> **Problem details**
Can you print every row below verbatim, leaving out the pictures?

> **Dataset entries**
>>

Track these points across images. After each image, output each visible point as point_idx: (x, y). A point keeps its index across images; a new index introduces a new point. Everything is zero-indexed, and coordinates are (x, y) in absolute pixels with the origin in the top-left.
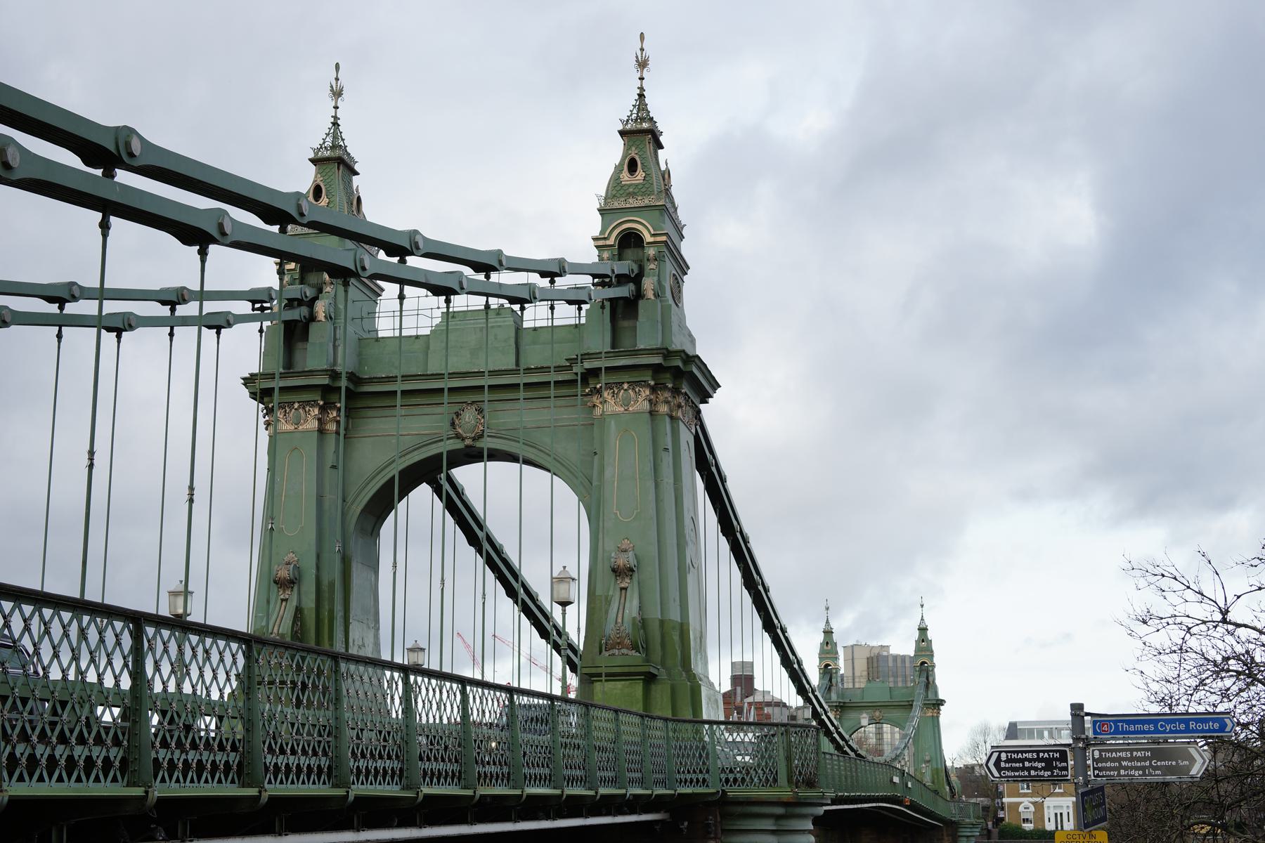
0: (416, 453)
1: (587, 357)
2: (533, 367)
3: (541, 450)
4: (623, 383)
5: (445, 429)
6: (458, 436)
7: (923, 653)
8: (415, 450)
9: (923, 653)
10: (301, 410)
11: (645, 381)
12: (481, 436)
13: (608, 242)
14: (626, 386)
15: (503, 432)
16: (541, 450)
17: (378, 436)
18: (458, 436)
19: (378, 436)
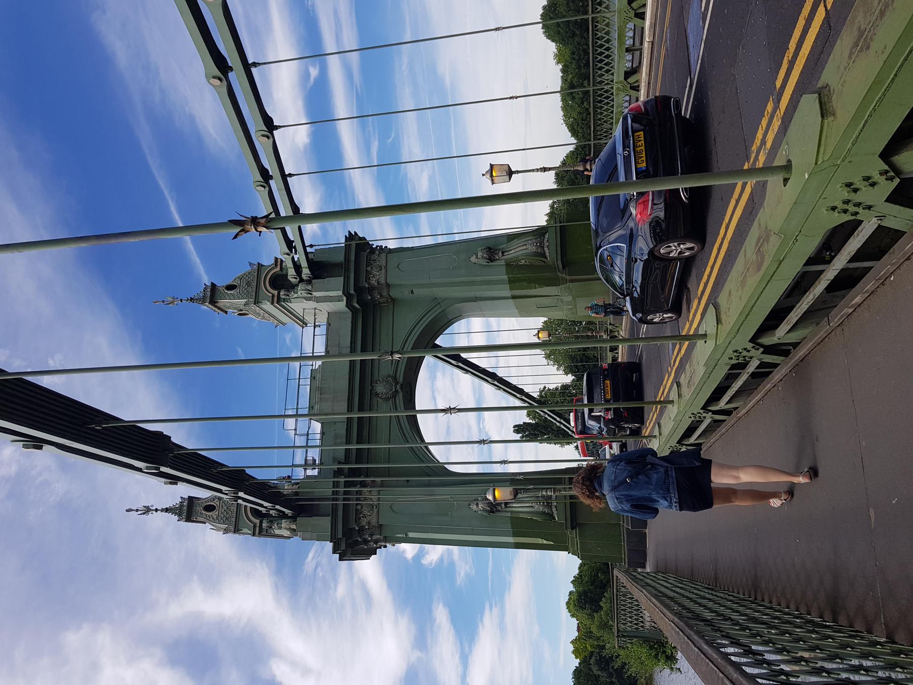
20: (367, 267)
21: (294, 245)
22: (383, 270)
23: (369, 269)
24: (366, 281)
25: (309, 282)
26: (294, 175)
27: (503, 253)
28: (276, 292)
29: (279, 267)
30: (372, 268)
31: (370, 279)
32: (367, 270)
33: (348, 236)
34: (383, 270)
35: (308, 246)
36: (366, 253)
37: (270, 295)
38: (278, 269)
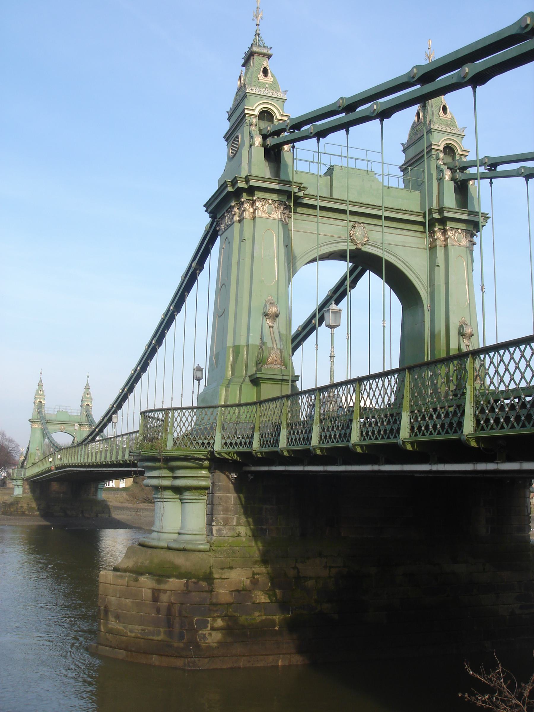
0: (326, 247)
1: (447, 210)
2: (403, 209)
3: (399, 259)
4: (458, 229)
5: (345, 236)
6: (353, 242)
7: (88, 400)
8: (327, 245)
9: (88, 400)
10: (272, 205)
11: (469, 230)
12: (366, 244)
13: (439, 148)
14: (459, 230)
15: (378, 244)
16: (399, 259)
17: (303, 232)
18: (353, 242)
19: (303, 232)
20: (272, 200)
21: (296, 131)
22: (267, 216)
23: (270, 202)
24: (259, 198)
25: (264, 145)
26: (347, 134)
27: (272, 327)
28: (256, 112)
29: (280, 118)
30: (271, 204)
31: (261, 202)
32: (269, 199)
33: (303, 185)
34: (267, 216)
35: (294, 144)
36: (285, 200)
37: (254, 109)
38: (279, 117)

<<

> **Exercise result**
Track these points across images. After each image, output each visible point as point_idx: (x, y). A point keeps its index across images; a new index introduces a new point. Everything is zero-indexed, and coordinates are (x, y) in absolute pixels with the origin in the top-left.
0: (416, 453)
1: (587, 357)
2: (533, 367)
3: (541, 450)
4: (623, 383)
5: (445, 429)
6: (458, 436)
7: (923, 653)
8: (415, 450)
9: (923, 653)
10: (301, 410)
11: (645, 381)
12: (481, 436)
13: (608, 242)
14: (626, 386)
15: (503, 432)
16: (541, 450)
17: (378, 436)
18: (458, 436)
19: (378, 436)
20: (367, 267)
21: (294, 245)
22: (383, 270)
23: (369, 269)
24: (366, 281)
25: (309, 282)
26: (294, 175)
27: (503, 253)
28: (276, 292)
29: (279, 267)
30: (372, 268)
31: (370, 279)
32: (367, 270)
33: (348, 236)
34: (383, 270)
35: (308, 246)
36: (366, 253)
37: (270, 295)
38: (278, 269)
0: (326, 247)
1: (447, 210)
2: (403, 209)
3: (399, 259)
4: (458, 229)
5: (345, 236)
6: (353, 242)
7: (88, 400)
8: (327, 245)
9: (88, 400)
10: (272, 205)
11: (469, 230)
12: (366, 244)
13: (439, 148)
14: (459, 230)
15: (378, 244)
16: (399, 259)
17: (303, 232)
18: (353, 242)
19: (303, 232)
20: (272, 200)
21: (296, 131)
22: (267, 216)
23: (270, 202)
24: (259, 198)
25: (264, 145)
26: (347, 134)
27: (272, 327)
28: (256, 112)
29: (280, 118)
30: (271, 204)
31: (261, 202)
32: (269, 199)
33: (303, 185)
34: (267, 216)
35: (294, 144)
36: (285, 200)
37: (254, 109)
38: (279, 117)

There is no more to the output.